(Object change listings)
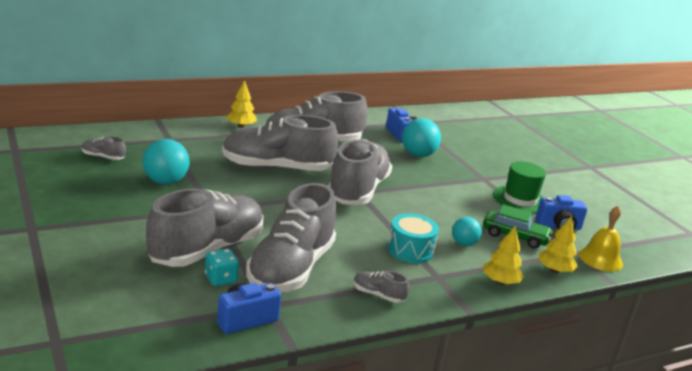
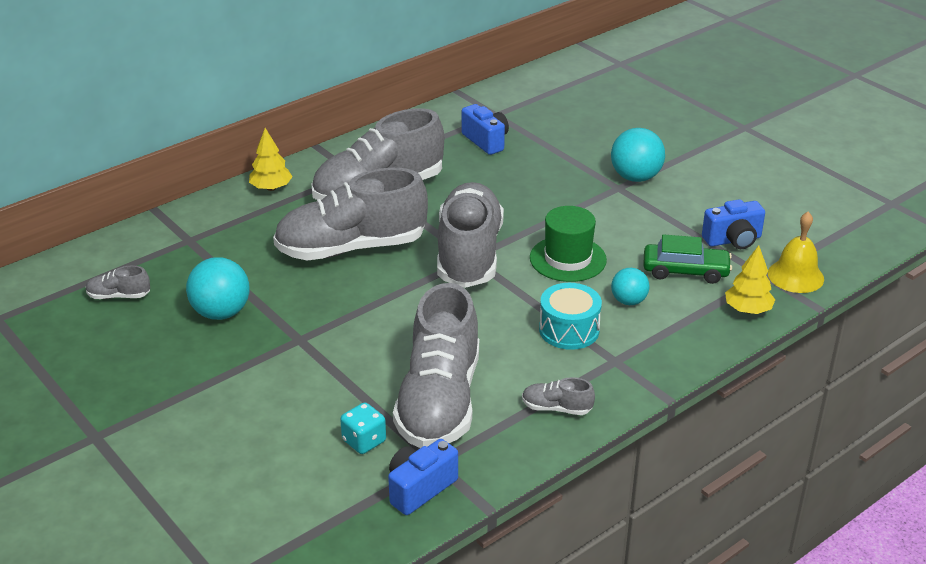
camera: 10 degrees left, 10 degrees up
(207, 250) = (327, 403): grey shoe -> none
(418, 155) = (521, 171): turquoise ball -> turquoise ball (635, 177)
(500, 282) = (690, 346): yellow tree -> none
(520, 200) = (673, 210): green hat -> green hat (568, 259)

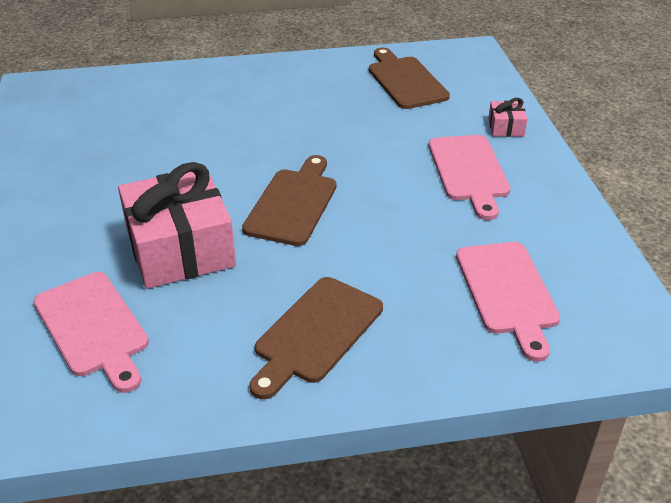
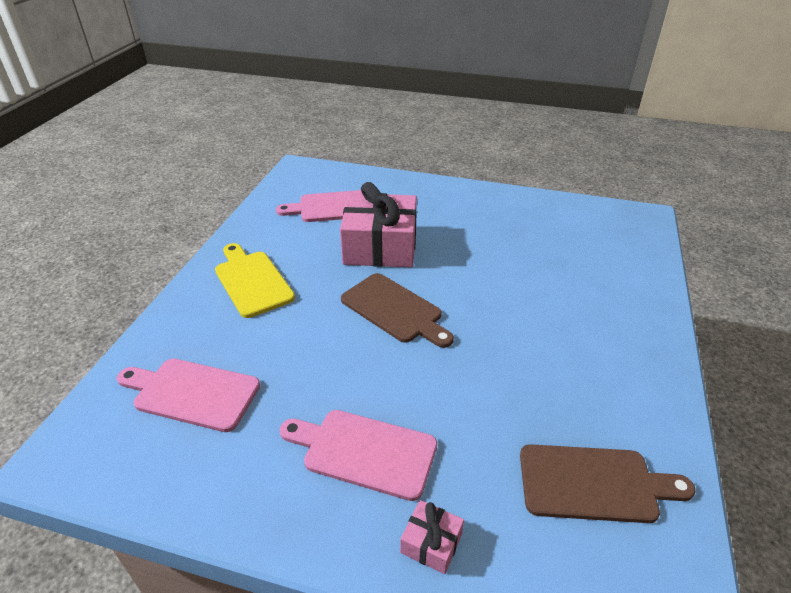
camera: 115 degrees right, 0 degrees up
(315, 333) = (252, 281): brown cutting board -> yellow cutting board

▸ What to produce: Check each line above for "yellow" and state how many match, answering with only the number.

▸ Problem solution: 2